• Your instructions: Extract each line of the records below that contains the string "kern". Case counts.

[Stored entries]
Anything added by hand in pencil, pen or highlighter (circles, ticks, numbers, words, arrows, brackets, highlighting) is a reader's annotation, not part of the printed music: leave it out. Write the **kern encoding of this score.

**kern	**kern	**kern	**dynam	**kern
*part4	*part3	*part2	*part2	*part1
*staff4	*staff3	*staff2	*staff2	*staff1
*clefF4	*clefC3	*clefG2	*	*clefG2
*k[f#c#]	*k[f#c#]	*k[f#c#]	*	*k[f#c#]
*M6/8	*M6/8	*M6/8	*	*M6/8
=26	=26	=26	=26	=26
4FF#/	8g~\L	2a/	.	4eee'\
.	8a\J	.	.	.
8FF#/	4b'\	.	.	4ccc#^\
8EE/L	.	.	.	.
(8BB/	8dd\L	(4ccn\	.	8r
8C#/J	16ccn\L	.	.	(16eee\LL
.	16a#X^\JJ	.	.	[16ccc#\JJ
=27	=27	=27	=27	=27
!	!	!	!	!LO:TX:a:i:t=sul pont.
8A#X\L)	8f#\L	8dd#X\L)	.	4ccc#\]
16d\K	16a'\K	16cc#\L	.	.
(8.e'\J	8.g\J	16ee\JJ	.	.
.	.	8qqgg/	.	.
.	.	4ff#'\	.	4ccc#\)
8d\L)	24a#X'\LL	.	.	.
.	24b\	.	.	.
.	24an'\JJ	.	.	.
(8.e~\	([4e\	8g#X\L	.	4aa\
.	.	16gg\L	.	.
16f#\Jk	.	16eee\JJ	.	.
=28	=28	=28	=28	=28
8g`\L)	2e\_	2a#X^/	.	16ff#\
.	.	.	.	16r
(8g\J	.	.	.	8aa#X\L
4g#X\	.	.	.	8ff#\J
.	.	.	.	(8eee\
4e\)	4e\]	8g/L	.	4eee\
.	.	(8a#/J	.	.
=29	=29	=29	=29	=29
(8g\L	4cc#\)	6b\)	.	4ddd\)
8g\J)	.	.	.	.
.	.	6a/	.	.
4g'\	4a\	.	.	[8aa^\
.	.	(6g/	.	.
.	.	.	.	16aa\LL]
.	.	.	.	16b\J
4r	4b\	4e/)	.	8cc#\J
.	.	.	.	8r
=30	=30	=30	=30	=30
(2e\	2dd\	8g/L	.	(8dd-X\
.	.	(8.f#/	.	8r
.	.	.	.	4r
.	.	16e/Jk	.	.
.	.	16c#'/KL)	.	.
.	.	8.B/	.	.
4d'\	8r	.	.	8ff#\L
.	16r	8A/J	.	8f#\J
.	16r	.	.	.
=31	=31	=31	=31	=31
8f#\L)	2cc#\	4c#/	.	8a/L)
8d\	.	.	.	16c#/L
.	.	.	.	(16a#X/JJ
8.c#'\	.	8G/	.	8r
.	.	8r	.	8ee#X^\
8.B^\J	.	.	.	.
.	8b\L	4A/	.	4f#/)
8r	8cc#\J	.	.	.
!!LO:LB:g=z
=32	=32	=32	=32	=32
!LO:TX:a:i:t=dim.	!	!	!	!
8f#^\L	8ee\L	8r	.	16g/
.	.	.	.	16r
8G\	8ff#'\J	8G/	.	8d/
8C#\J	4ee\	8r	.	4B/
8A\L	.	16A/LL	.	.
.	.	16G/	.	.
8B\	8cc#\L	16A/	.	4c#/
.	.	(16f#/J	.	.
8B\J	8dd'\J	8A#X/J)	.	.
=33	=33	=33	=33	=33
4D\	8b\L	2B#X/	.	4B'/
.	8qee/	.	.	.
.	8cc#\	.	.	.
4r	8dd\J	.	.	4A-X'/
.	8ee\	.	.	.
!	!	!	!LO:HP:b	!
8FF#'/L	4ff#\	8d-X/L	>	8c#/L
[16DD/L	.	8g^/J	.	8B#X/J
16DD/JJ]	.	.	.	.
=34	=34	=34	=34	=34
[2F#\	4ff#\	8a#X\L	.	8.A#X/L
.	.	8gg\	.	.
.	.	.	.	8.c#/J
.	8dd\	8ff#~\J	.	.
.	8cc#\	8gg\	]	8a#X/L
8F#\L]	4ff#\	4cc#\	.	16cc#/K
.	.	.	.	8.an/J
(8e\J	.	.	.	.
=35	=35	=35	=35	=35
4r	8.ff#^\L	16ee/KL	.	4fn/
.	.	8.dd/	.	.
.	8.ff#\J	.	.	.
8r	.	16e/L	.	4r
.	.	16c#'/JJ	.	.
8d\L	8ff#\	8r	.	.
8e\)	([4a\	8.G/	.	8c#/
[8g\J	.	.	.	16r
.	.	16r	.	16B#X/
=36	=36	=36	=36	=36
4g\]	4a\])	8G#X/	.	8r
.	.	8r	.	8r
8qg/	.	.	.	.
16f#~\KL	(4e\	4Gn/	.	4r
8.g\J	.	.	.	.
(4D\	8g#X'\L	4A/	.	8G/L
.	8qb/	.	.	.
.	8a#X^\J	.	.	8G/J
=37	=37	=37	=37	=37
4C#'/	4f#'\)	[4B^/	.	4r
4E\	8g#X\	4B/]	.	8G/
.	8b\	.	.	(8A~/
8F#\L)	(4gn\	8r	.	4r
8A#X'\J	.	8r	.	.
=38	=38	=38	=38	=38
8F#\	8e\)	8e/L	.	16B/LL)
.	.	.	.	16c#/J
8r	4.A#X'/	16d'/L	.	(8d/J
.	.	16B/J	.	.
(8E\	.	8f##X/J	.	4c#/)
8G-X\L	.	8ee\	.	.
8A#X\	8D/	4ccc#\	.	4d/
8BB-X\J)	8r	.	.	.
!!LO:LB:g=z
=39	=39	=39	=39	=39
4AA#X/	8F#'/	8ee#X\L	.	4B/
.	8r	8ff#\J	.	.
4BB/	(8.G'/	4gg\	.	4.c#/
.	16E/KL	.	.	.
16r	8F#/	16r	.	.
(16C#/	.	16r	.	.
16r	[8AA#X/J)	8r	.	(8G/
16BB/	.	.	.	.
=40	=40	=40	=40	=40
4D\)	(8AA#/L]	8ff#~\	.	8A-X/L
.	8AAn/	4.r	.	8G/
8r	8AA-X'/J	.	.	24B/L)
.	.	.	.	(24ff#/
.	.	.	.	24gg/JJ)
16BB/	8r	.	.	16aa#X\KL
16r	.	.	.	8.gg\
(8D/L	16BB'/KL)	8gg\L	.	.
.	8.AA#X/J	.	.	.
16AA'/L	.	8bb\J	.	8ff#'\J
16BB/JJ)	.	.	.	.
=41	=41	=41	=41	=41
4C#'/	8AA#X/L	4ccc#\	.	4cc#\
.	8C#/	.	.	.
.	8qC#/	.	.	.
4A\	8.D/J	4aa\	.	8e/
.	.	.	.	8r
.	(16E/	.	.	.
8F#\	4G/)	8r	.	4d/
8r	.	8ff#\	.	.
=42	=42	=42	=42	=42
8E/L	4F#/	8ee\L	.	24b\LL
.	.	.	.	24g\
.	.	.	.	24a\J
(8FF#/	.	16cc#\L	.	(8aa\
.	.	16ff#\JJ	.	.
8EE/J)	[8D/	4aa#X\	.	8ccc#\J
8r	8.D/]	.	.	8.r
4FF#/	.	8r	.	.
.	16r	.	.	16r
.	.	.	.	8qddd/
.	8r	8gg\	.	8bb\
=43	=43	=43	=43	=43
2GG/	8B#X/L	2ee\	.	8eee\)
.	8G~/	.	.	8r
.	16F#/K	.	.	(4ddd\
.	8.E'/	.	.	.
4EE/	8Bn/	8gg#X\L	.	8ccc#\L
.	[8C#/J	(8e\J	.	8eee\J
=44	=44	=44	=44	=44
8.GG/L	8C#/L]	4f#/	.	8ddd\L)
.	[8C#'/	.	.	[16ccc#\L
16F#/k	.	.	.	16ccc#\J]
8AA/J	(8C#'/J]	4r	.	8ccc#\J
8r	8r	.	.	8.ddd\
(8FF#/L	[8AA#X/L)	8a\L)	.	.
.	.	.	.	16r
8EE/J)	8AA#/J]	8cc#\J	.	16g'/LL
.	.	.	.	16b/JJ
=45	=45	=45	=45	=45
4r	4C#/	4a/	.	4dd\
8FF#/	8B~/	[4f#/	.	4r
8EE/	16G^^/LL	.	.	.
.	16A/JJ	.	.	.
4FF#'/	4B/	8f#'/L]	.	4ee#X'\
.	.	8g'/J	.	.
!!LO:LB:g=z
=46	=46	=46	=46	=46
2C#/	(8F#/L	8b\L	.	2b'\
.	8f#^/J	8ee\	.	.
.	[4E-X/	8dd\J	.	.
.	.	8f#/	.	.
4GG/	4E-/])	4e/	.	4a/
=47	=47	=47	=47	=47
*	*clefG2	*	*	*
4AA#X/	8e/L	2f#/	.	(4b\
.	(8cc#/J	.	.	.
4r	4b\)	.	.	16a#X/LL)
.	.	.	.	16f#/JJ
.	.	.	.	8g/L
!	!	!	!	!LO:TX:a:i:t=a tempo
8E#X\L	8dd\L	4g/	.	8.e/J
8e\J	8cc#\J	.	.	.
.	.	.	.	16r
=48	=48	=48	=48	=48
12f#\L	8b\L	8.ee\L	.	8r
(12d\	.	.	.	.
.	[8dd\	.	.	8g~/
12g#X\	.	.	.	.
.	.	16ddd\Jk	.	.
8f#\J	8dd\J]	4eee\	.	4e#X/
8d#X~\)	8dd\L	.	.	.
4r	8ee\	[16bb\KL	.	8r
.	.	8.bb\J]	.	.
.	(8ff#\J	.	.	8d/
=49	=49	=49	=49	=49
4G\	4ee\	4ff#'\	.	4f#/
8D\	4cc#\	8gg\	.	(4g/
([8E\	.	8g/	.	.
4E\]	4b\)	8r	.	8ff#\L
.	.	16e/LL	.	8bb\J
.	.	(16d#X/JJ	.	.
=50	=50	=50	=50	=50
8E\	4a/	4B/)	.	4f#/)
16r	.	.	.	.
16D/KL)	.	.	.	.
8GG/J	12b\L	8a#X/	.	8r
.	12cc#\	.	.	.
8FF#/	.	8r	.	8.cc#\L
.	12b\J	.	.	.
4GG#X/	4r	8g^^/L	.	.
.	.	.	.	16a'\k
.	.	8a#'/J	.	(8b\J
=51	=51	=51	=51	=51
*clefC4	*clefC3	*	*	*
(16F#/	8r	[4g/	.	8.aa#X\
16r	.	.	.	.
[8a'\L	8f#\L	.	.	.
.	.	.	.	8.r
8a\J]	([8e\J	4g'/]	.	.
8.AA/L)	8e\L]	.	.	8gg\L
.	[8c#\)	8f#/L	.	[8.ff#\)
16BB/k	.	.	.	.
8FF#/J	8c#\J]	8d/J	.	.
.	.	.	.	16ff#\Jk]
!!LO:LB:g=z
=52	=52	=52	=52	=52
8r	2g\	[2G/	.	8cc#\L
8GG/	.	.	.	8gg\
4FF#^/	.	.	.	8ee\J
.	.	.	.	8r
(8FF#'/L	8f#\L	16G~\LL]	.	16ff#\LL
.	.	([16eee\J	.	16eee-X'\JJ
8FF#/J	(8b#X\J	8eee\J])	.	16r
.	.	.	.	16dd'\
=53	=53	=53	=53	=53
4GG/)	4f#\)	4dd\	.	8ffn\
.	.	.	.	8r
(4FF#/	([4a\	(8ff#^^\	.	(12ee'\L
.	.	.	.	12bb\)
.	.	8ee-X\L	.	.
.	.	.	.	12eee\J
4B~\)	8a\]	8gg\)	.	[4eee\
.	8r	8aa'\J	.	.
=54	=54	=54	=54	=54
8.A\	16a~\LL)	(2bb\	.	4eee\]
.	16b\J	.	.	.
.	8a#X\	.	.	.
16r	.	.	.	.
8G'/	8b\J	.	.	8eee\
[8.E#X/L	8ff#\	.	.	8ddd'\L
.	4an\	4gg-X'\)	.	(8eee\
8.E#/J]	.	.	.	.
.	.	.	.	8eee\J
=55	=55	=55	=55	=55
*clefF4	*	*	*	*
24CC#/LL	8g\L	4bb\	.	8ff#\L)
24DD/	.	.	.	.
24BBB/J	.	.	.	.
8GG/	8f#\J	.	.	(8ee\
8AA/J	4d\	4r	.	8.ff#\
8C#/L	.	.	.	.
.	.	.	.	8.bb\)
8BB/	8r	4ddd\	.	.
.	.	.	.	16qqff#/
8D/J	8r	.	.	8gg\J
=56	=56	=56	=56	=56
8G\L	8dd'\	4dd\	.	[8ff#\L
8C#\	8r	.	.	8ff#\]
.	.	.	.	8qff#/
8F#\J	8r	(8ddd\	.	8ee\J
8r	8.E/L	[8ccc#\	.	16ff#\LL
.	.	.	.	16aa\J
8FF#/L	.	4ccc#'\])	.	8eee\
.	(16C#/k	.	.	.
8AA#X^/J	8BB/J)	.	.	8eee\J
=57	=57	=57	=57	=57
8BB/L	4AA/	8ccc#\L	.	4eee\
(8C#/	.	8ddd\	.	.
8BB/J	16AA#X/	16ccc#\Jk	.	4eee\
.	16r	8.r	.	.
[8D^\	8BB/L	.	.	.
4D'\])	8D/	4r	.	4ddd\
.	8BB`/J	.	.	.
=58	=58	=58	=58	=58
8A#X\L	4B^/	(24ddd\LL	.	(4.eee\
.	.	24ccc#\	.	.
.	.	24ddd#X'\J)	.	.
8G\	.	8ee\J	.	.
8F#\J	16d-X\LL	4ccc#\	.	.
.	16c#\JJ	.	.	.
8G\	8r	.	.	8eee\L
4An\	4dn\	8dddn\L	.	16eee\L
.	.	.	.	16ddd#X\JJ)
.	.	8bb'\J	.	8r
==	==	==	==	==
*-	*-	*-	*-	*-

• Written answer:
Anything added by hand in pencil, pen or highlighter (circles, ticks, numbers, words, arrows, brackets, highlighting) is a reader's annotation, not part of the printed music: leave it out. Write the **kern encoding of this score.
**kern	**kern	**kern	**dynam	**kern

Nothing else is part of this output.